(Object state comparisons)
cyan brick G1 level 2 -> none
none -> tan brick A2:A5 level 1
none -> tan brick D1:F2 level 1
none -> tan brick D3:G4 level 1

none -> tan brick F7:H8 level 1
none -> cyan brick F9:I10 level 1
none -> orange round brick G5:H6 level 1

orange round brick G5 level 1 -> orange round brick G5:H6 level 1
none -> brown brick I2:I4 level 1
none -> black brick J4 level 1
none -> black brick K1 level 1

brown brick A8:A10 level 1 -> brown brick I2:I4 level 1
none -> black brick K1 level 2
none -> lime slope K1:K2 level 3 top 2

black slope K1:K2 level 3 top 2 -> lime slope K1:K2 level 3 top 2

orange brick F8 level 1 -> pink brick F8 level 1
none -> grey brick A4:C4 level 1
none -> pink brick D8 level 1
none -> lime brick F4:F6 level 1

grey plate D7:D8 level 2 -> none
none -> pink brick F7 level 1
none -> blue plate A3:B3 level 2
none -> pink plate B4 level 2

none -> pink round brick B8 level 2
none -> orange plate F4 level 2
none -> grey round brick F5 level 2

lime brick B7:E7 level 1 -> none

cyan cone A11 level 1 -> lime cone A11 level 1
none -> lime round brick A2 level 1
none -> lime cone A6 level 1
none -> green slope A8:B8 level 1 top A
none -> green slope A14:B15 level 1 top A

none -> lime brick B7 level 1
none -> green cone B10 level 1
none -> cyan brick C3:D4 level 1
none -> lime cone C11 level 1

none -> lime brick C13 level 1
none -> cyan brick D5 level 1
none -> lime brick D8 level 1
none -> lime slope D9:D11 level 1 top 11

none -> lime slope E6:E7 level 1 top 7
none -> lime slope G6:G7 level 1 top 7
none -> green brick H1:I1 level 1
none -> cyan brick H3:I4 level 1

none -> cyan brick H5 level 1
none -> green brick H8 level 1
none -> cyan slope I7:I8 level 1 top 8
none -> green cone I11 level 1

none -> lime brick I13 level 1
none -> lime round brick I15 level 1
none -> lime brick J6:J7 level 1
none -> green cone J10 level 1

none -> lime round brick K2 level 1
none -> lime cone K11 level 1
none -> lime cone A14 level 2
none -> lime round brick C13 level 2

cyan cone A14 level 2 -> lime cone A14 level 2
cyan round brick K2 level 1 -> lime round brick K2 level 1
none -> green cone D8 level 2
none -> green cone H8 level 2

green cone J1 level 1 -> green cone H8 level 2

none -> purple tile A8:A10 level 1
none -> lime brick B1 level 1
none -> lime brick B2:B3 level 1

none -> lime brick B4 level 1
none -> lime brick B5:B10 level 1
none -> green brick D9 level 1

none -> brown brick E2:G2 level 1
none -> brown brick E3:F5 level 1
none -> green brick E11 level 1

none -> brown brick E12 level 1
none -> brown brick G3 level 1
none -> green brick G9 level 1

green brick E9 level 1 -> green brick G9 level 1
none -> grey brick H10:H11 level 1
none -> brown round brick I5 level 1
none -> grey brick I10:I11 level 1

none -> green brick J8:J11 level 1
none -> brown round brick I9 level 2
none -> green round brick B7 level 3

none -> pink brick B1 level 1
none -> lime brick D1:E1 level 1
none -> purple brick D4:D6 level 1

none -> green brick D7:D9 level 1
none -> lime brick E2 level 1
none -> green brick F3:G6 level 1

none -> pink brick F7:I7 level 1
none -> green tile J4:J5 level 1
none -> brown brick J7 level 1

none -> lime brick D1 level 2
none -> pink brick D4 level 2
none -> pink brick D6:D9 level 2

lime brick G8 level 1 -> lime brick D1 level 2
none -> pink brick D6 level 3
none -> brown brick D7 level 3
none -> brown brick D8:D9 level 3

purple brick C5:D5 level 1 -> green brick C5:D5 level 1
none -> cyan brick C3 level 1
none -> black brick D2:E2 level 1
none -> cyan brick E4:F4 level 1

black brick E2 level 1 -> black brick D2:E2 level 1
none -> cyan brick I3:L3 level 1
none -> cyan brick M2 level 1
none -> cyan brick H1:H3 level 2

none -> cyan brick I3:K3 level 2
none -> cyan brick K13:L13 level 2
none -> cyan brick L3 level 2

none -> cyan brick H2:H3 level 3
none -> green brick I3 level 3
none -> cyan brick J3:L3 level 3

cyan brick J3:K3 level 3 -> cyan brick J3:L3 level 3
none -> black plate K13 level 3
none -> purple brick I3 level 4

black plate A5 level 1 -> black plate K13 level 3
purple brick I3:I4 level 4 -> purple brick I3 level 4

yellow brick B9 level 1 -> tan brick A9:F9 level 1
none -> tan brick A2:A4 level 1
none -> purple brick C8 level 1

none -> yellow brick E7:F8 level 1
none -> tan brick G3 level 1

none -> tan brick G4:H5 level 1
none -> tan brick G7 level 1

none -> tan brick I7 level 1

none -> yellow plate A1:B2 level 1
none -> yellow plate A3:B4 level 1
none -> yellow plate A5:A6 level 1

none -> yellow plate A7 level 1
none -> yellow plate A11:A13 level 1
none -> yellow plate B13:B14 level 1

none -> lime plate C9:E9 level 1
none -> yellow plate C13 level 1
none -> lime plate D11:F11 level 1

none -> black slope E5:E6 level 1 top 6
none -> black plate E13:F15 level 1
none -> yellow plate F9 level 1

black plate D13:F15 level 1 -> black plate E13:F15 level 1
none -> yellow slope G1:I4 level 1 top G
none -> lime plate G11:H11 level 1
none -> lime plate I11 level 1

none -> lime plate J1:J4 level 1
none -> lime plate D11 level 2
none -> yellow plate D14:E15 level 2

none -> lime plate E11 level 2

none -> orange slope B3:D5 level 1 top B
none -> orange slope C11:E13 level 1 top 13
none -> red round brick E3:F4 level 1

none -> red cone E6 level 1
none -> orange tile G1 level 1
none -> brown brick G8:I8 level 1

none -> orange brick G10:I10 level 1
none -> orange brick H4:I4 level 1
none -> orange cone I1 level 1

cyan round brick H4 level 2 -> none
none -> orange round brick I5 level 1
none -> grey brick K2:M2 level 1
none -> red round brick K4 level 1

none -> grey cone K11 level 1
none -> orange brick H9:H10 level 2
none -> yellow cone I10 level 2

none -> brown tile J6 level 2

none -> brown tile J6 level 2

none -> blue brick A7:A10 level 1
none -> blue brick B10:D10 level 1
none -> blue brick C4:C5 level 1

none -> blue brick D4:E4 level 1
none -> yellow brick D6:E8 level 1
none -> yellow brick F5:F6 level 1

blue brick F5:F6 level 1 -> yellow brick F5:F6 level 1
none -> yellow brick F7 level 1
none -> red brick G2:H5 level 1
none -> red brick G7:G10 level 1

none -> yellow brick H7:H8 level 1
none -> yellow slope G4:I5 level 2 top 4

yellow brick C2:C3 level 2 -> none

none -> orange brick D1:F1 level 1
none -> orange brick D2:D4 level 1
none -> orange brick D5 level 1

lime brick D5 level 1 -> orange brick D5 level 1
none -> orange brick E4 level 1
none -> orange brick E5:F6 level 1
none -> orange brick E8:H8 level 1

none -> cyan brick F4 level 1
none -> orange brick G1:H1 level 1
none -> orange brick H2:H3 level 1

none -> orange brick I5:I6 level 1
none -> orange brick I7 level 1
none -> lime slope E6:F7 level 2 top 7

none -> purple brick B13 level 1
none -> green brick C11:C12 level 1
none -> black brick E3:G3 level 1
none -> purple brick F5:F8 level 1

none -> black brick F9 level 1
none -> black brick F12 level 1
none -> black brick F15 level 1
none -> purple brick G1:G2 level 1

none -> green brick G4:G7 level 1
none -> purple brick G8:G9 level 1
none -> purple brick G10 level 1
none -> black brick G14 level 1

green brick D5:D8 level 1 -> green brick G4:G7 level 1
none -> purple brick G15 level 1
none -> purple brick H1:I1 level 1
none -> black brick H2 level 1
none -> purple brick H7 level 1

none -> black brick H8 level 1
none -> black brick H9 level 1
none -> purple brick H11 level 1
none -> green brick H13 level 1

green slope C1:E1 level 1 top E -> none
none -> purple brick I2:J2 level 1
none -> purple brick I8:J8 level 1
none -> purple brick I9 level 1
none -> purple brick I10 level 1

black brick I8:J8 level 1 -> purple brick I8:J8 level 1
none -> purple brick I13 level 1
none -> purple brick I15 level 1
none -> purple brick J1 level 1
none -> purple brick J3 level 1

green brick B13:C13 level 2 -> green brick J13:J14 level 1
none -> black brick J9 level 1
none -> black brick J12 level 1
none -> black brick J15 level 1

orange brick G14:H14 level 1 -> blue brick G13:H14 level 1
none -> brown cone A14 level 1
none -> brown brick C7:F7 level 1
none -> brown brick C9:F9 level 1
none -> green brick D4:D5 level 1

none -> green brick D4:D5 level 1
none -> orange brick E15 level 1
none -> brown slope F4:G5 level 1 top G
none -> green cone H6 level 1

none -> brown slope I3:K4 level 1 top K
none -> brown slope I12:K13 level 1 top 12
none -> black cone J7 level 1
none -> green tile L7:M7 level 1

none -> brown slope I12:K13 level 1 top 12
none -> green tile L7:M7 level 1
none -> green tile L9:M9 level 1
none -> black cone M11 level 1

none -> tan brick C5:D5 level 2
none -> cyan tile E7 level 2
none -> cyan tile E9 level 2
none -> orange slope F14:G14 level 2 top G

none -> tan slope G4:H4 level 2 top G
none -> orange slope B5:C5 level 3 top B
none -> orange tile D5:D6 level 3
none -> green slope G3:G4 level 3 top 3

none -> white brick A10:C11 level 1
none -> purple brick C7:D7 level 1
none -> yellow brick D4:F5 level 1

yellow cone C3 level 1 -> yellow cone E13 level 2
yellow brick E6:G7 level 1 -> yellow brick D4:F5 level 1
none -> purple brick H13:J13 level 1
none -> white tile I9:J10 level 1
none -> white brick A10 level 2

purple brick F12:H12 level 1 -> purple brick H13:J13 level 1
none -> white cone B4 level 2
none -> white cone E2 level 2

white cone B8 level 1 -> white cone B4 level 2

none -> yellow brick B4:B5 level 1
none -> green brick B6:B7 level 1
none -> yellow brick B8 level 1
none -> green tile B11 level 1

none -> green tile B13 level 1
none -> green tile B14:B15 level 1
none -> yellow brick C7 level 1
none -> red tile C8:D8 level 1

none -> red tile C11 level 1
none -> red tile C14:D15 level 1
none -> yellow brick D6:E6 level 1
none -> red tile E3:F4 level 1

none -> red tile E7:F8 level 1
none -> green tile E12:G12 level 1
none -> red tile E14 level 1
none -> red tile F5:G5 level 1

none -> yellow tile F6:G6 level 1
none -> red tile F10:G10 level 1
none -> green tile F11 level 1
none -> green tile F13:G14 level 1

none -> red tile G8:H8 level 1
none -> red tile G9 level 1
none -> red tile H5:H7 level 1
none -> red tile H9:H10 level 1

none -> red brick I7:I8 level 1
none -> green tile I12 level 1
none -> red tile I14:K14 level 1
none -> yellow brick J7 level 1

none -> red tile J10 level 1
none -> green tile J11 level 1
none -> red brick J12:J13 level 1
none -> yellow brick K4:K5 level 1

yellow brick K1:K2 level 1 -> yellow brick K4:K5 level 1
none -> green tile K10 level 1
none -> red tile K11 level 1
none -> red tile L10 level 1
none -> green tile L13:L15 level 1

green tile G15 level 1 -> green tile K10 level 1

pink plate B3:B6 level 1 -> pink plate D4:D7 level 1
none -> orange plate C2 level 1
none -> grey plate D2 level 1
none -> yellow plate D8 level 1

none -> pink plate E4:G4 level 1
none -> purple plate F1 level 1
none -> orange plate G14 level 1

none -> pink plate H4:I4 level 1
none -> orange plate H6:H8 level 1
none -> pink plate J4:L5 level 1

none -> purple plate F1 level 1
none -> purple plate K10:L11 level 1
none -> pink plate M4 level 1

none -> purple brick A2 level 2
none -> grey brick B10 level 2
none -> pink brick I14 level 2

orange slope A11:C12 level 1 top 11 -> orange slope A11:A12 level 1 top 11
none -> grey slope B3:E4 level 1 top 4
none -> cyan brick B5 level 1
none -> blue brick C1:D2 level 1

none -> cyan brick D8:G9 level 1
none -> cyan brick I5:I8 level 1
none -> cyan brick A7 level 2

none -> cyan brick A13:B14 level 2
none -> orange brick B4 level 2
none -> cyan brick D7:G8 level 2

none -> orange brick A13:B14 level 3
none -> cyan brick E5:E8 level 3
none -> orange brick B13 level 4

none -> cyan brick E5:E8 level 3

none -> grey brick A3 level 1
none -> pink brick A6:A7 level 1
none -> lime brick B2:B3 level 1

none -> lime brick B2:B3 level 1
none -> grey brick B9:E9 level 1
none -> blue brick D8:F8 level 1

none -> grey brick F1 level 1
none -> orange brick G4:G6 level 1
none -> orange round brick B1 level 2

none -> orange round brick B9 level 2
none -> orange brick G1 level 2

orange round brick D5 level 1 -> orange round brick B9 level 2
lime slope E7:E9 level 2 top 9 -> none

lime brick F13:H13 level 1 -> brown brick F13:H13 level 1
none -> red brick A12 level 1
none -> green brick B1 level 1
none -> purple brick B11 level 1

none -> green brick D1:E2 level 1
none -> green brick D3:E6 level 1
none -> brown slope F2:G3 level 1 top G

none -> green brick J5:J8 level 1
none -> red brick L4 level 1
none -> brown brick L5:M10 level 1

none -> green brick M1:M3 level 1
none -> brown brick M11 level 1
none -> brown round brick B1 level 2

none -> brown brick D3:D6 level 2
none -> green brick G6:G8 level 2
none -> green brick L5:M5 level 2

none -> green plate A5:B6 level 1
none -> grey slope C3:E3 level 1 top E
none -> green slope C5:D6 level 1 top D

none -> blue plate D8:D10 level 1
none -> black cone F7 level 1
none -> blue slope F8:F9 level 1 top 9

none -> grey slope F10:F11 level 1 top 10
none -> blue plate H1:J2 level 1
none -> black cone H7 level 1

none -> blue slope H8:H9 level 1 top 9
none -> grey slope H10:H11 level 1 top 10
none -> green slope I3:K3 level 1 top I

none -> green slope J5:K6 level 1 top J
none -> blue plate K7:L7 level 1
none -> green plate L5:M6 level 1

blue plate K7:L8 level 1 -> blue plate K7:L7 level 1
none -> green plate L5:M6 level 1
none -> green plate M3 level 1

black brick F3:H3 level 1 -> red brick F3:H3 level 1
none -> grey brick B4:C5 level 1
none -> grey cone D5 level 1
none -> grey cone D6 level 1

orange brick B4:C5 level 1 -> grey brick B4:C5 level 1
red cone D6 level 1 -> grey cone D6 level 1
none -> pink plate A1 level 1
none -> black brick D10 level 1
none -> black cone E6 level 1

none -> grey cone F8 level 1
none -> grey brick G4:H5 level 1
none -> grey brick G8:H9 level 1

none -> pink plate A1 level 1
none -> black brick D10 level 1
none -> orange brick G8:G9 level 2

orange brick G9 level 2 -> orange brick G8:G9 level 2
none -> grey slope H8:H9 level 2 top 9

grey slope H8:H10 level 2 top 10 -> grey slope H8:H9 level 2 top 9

__Work instruction__. Only the lines that hold the word "white" are wanted; each should be pulled from the records.

__Solution for this exercise__.
none -> white brick A10:C11 level 1
none -> white tile I9:J10 level 1
none -> white brick A10 level 2
none -> white cone B4 level 2
none -> white cone E2 level 2
white cone B8 level 1 -> white cone B4 level 2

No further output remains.